--- SOURCE DATA ---
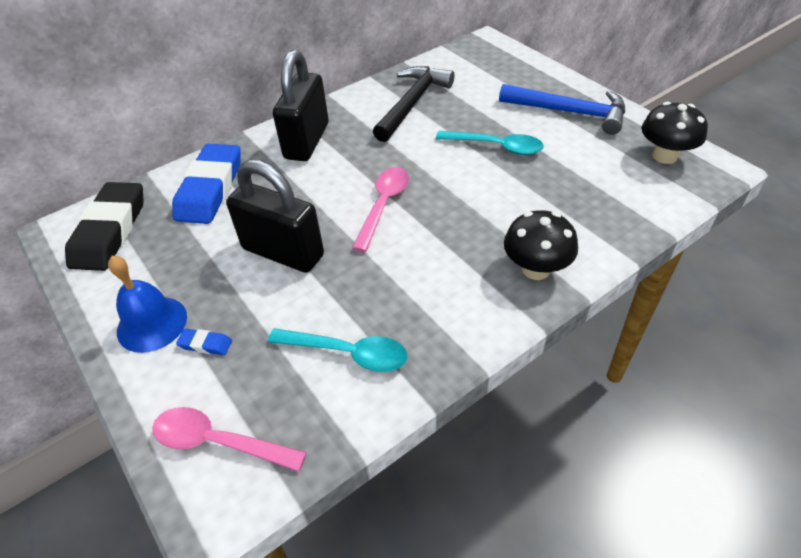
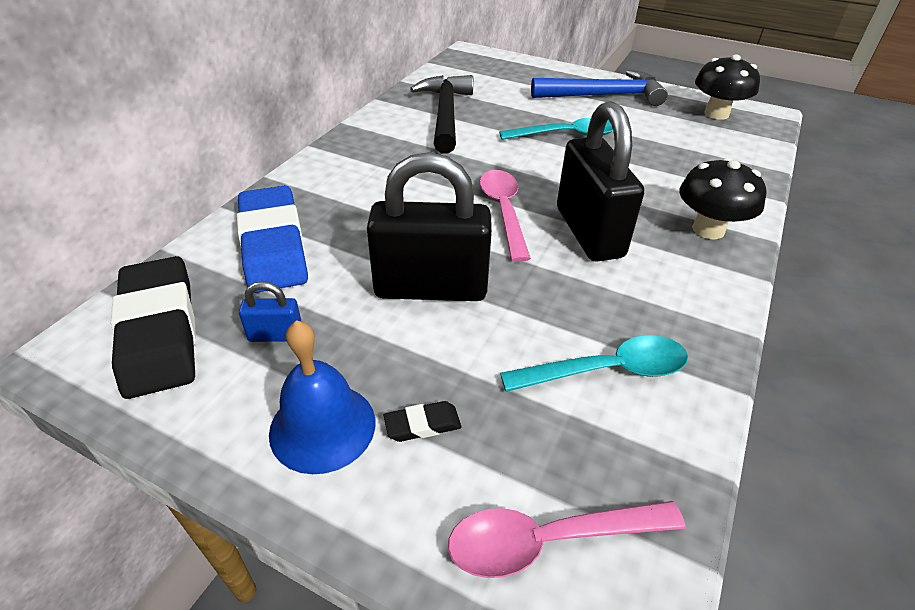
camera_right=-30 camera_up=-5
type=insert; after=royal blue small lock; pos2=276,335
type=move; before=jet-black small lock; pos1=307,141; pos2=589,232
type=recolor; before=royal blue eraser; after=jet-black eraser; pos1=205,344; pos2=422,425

--- WHAT IS NEEDED ---
The lines to copy are those above that contain the string "small".

--- ANSWER ---
type=insert; after=royal blue small lock; pos2=276,335
type=move; before=jet-black small lock; pos1=307,141; pos2=589,232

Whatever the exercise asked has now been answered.